- [WHAT IS REQUIRED] Would you please restate every record exactly as written?

- [EXTRACTED DATA]
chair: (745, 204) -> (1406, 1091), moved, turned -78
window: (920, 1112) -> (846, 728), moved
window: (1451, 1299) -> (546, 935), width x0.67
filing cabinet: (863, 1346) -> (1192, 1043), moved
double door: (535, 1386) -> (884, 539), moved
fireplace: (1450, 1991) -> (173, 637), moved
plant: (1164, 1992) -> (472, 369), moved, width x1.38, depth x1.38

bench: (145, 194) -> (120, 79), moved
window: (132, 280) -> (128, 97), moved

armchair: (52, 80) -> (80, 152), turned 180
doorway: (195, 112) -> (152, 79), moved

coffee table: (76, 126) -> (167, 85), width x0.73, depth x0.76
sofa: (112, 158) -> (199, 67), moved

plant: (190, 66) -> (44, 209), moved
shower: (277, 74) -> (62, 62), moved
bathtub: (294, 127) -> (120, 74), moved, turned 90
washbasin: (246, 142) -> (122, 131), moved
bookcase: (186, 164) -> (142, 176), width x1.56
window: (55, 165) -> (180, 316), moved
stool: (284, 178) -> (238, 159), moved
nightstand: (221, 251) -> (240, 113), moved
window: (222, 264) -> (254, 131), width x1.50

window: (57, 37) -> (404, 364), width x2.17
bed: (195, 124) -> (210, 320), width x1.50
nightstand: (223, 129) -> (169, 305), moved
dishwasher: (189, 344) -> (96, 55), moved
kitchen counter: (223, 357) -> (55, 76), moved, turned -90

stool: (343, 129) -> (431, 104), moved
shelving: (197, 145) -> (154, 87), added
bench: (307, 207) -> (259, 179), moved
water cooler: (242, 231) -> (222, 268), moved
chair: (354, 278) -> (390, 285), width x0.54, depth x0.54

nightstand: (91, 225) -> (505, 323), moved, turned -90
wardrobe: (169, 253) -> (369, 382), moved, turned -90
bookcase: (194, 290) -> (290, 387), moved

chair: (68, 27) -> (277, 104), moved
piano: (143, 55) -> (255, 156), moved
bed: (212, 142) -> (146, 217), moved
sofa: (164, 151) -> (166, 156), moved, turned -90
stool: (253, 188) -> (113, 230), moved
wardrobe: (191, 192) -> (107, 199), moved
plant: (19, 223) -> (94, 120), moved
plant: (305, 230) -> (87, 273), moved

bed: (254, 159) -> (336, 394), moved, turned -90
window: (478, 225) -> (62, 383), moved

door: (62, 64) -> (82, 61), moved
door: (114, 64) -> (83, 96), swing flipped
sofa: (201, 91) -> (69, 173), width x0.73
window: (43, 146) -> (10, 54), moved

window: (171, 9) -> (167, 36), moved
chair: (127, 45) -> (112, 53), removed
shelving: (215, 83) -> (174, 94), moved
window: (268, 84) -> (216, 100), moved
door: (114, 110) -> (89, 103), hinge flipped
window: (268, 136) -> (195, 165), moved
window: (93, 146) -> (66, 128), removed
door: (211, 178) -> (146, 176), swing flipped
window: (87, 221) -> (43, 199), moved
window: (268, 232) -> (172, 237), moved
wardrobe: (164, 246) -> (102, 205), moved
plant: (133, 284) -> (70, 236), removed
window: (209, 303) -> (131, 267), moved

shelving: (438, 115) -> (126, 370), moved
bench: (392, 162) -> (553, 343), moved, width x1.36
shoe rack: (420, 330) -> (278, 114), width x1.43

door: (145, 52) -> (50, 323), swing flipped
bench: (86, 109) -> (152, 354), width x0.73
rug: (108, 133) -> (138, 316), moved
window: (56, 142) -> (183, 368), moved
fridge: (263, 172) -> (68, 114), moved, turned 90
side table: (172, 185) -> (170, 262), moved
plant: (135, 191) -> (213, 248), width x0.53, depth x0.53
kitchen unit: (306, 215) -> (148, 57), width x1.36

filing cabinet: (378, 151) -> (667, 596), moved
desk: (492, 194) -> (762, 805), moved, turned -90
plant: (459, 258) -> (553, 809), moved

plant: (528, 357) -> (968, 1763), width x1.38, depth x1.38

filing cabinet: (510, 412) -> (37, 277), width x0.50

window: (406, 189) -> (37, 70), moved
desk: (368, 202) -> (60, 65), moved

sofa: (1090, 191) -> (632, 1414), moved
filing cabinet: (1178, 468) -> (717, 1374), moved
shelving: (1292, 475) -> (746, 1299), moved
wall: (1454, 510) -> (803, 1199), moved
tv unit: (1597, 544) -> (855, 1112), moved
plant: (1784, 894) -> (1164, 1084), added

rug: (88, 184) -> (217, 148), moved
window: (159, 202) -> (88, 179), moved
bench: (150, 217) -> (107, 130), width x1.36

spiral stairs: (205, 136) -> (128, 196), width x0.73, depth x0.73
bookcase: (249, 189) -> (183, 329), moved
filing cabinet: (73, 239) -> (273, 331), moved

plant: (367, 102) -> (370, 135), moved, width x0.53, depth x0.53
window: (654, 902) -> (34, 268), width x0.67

- [WRITTEN RESPONSE]
chair: (745, 204) -> (1406, 1091), moved, turned -78
window: (920, 1112) -> (846, 728), moved
window: (1451, 1299) -> (546, 935), width x0.67
filing cabinet: (863, 1346) -> (1192, 1043), moved
double door: (535, 1386) -> (884, 539), moved
fireplace: (1450, 1991) -> (173, 637), moved
plant: (1164, 1992) -> (472, 369), moved, width x1.38, depth x1.38

bench: (145, 194) -> (120, 79), moved
window: (132, 280) -> (128, 97), moved

armchair: (52, 80) -> (80, 152), turned 180
doorway: (195, 112) -> (152, 79), moved

coffee table: (76, 126) -> (167, 85), width x0.73, depth x0.76
sofa: (112, 158) -> (199, 67), moved

plant: (190, 66) -> (44, 209), moved
shower: (277, 74) -> (62, 62), moved
bathtub: (294, 127) -> (120, 74), moved, turned 90
washbasin: (246, 142) -> (122, 131), moved
bookcase: (186, 164) -> (142, 176), width x1.56
window: (55, 165) -> (180, 316), moved
stool: (284, 178) -> (238, 159), moved
nightstand: (221, 251) -> (240, 113), moved
window: (222, 264) -> (254, 131), width x1.50

window: (57, 37) -> (404, 364), width x2.17
bed: (195, 124) -> (210, 320), width x1.50
nightstand: (223, 129) -> (169, 305), moved
dishwasher: (189, 344) -> (96, 55), moved
kitchen counter: (223, 357) -> (55, 76), moved, turned -90

stool: (343, 129) -> (431, 104), moved
shelving: (197, 145) -> (154, 87), added
bench: (307, 207) -> (259, 179), moved
water cooler: (242, 231) -> (222, 268), moved
chair: (354, 278) -> (390, 285), width x0.54, depth x0.54

nightstand: (91, 225) -> (505, 323), moved, turned -90
wardrobe: (169, 253) -> (369, 382), moved, turned -90
bookcase: (194, 290) -> (290, 387), moved

chair: (68, 27) -> (277, 104), moved
piano: (143, 55) -> (255, 156), moved
bed: (212, 142) -> (146, 217), moved
sofa: (164, 151) -> (166, 156), moved, turned -90
stool: (253, 188) -> (113, 230), moved
wardrobe: (191, 192) -> (107, 199), moved
plant: (19, 223) -> (94, 120), moved
plant: (305, 230) -> (87, 273), moved

bed: (254, 159) -> (336, 394), moved, turned -90
window: (478, 225) -> (62, 383), moved

door: (62, 64) -> (82, 61), moved
door: (114, 64) -> (83, 96), swing flipped
sofa: (201, 91) -> (69, 173), width x0.73
window: (43, 146) -> (10, 54), moved

window: (171, 9) -> (167, 36), moved
chair: (127, 45) -> (112, 53), removed
shelving: (215, 83) -> (174, 94), moved
window: (268, 84) -> (216, 100), moved
door: (114, 110) -> (89, 103), hinge flipped
window: (268, 136) -> (195, 165), moved
window: (93, 146) -> (66, 128), removed
door: (211, 178) -> (146, 176), swing flipped
window: (87, 221) -> (43, 199), moved
window: (268, 232) -> (172, 237), moved
wardrobe: (164, 246) -> (102, 205), moved
plant: (133, 284) -> (70, 236), removed
window: (209, 303) -> (131, 267), moved

shelving: (438, 115) -> (126, 370), moved
bench: (392, 162) -> (553, 343), moved, width x1.36
shoe rack: (420, 330) -> (278, 114), width x1.43

door: (145, 52) -> (50, 323), swing flipped
bench: (86, 109) -> (152, 354), width x0.73
rug: (108, 133) -> (138, 316), moved
window: (56, 142) -> (183, 368), moved
fridge: (263, 172) -> (68, 114), moved, turned 90
side table: (172, 185) -> (170, 262), moved
plant: (135, 191) -> (213, 248), width x0.53, depth x0.53
kitchen unit: (306, 215) -> (148, 57), width x1.36

filing cabinet: (378, 151) -> (667, 596), moved
desk: (492, 194) -> (762, 805), moved, turned -90
plant: (459, 258) -> (553, 809), moved

plant: (528, 357) -> (968, 1763), width x1.38, depth x1.38

filing cabinet: (510, 412) -> (37, 277), width x0.50

window: (406, 189) -> (37, 70), moved
desk: (368, 202) -> (60, 65), moved

sofa: (1090, 191) -> (632, 1414), moved
filing cabinet: (1178, 468) -> (717, 1374), moved
shelving: (1292, 475) -> (746, 1299), moved
wall: (1454, 510) -> (803, 1199), moved
tv unit: (1597, 544) -> (855, 1112), moved
plant: (1784, 894) -> (1164, 1084), added

rug: (88, 184) -> (217, 148), moved
window: (159, 202) -> (88, 179), moved
bench: (150, 217) -> (107, 130), width x1.36

spiral stairs: (205, 136) -> (128, 196), width x0.73, depth x0.73
bookcase: (249, 189) -> (183, 329), moved
filing cabinet: (73, 239) -> (273, 331), moved

plant: (367, 102) -> (370, 135), moved, width x0.53, depth x0.53
window: (654, 902) -> (34, 268), width x0.67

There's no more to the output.